**YOUR OBJECTIVE:**
Within the records below, find each line with the word "none" and copy it out.
== Segment start ==
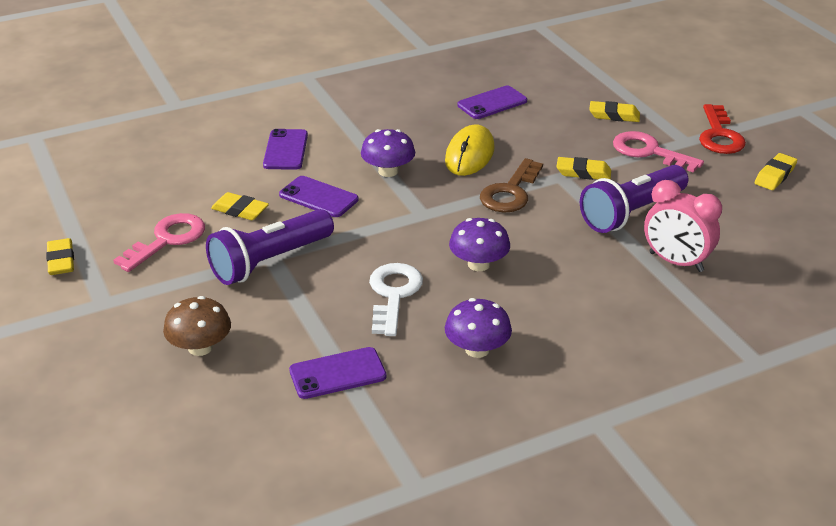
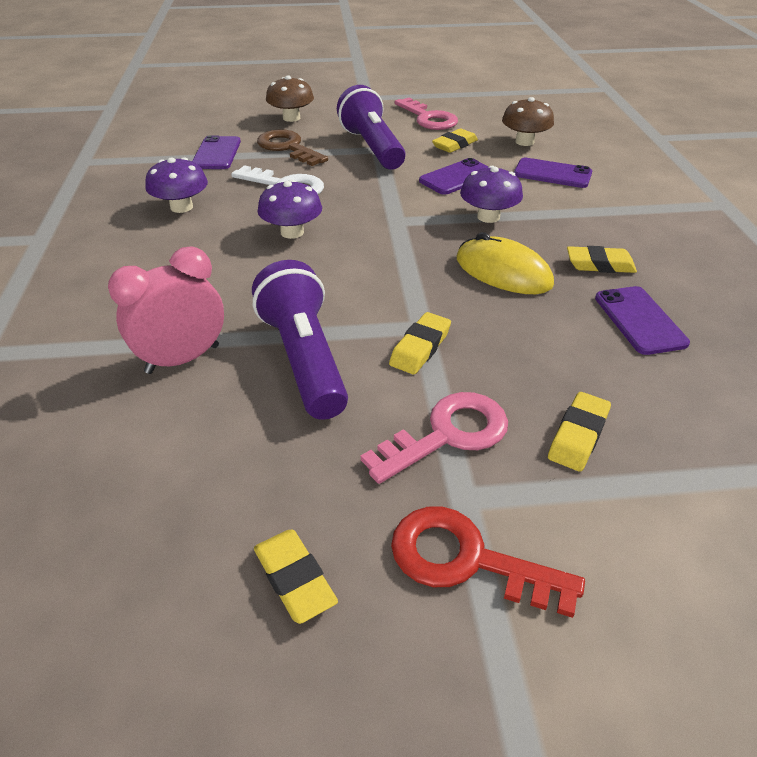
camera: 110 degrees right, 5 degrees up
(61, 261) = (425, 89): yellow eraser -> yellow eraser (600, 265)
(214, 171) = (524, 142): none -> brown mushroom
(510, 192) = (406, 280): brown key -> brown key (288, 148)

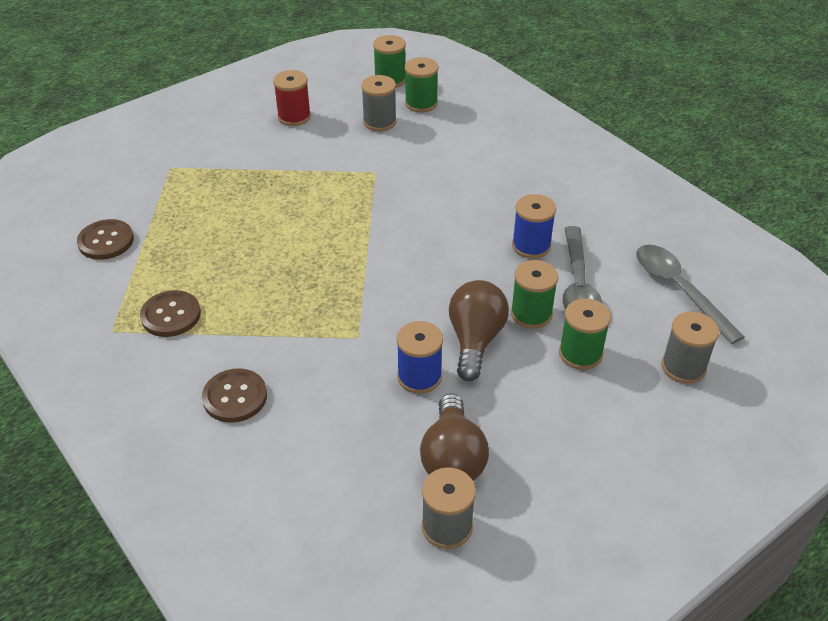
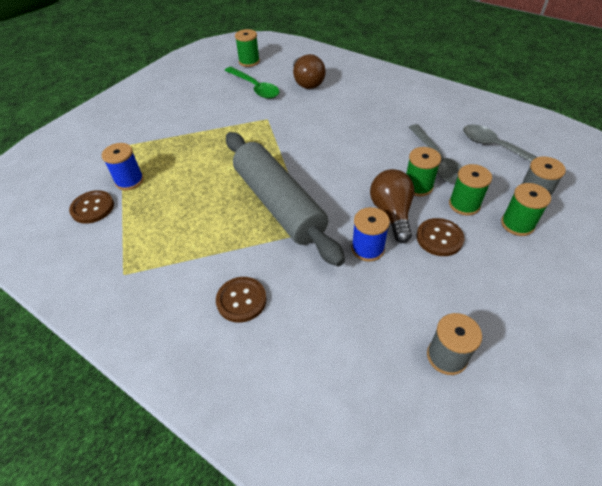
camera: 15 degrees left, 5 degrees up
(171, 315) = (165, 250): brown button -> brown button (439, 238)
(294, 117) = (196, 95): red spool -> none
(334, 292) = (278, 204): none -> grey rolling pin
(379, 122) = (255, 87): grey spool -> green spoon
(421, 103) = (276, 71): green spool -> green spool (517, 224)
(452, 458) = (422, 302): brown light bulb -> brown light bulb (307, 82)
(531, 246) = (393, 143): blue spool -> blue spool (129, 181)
== Segment end ==
**WRITTEN SOLUTION:**
(214, 171) = (524, 142): none -> brown mushroom
(294, 117) = (196, 95): red spool -> none
(334, 292) = (278, 204): none -> grey rolling pin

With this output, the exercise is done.